TASK PROMPT:
Look in the material below for the line with "red bowling pin: 2 -> 1" and the line with "red flashlight: 10 -> 11", then set down exactly those two lines and all lines between, nothing more.

EXTRACTED ENTRIES:
+===+

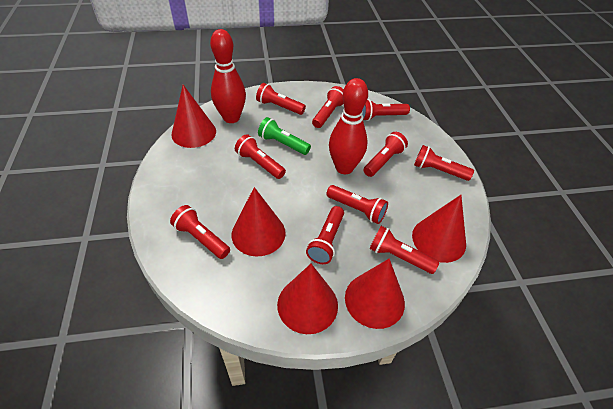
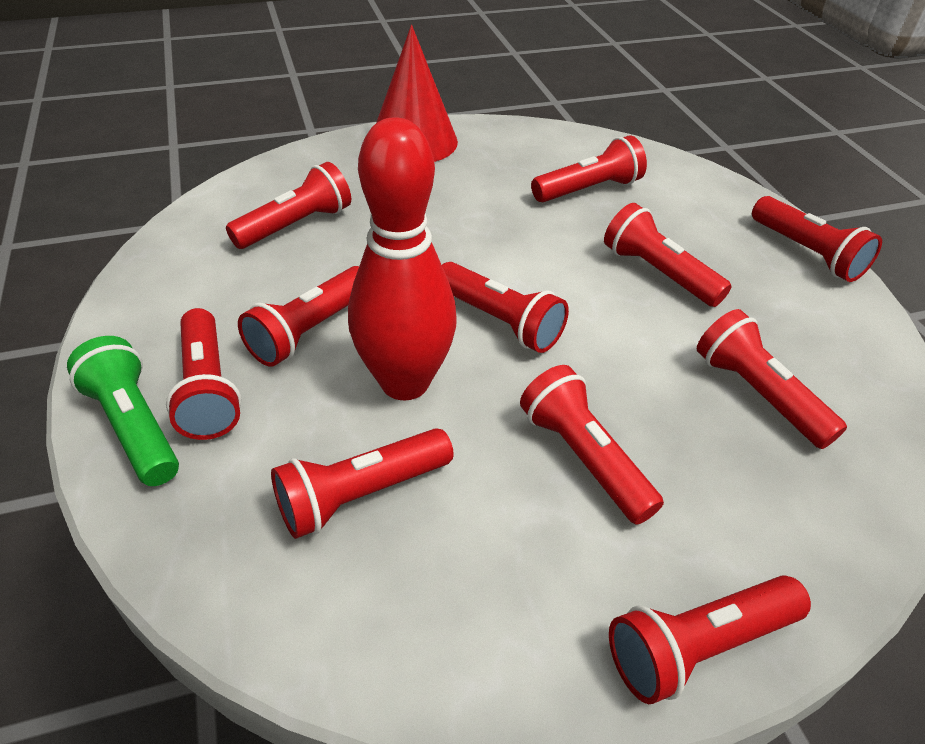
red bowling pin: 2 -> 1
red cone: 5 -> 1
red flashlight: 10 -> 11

+===+

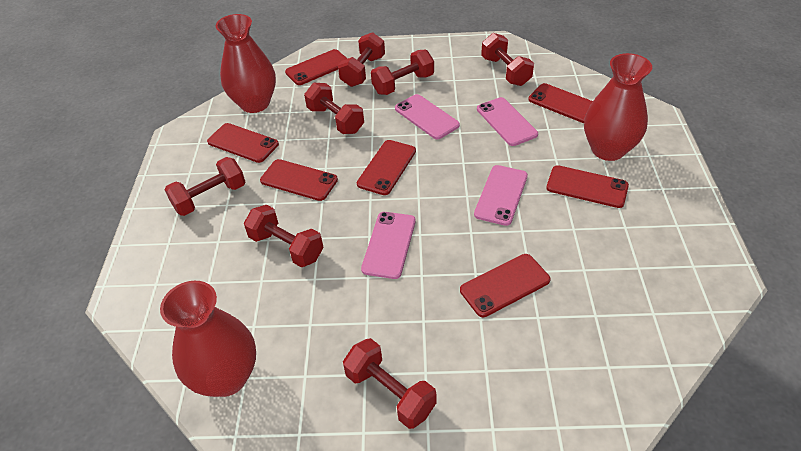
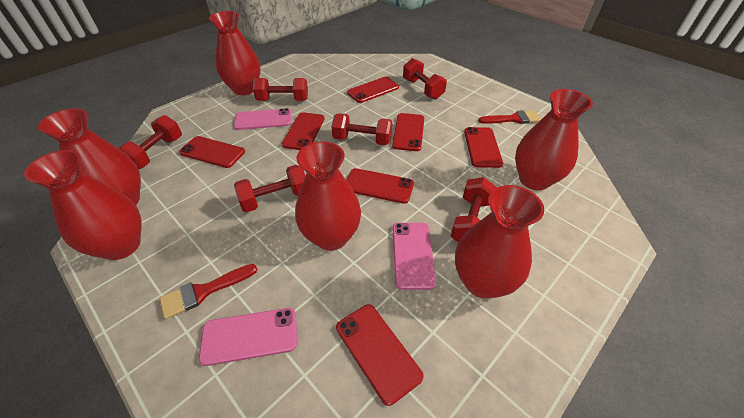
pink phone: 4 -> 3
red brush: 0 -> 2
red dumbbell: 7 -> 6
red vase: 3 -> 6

+===+

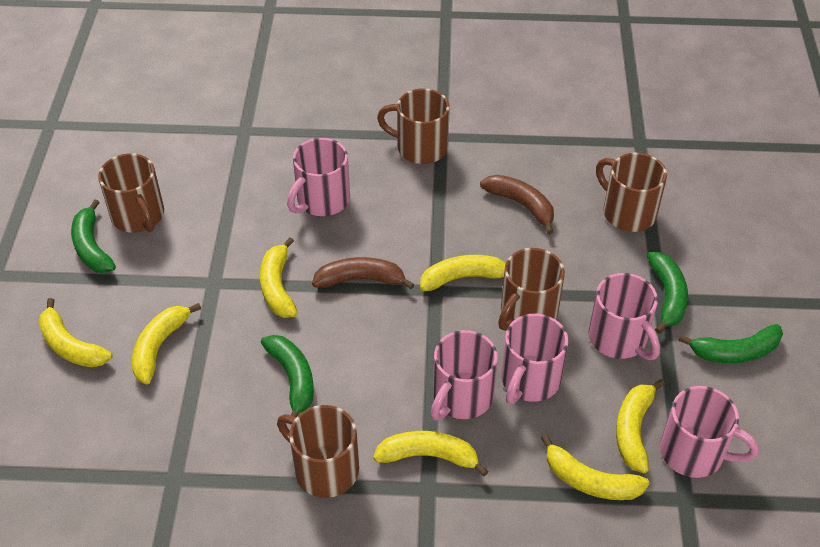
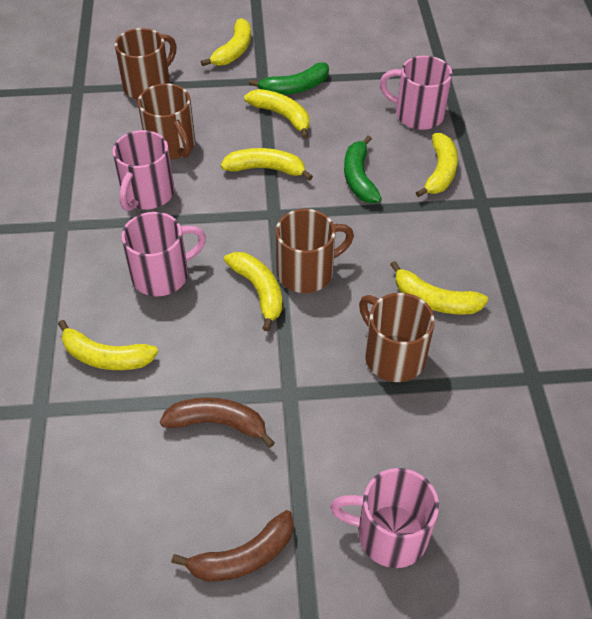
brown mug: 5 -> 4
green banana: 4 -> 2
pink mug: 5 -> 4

+===+

COMPLETED TASK:
red bowling pin: 2 -> 1
red cone: 5 -> 1
red flashlight: 10 -> 11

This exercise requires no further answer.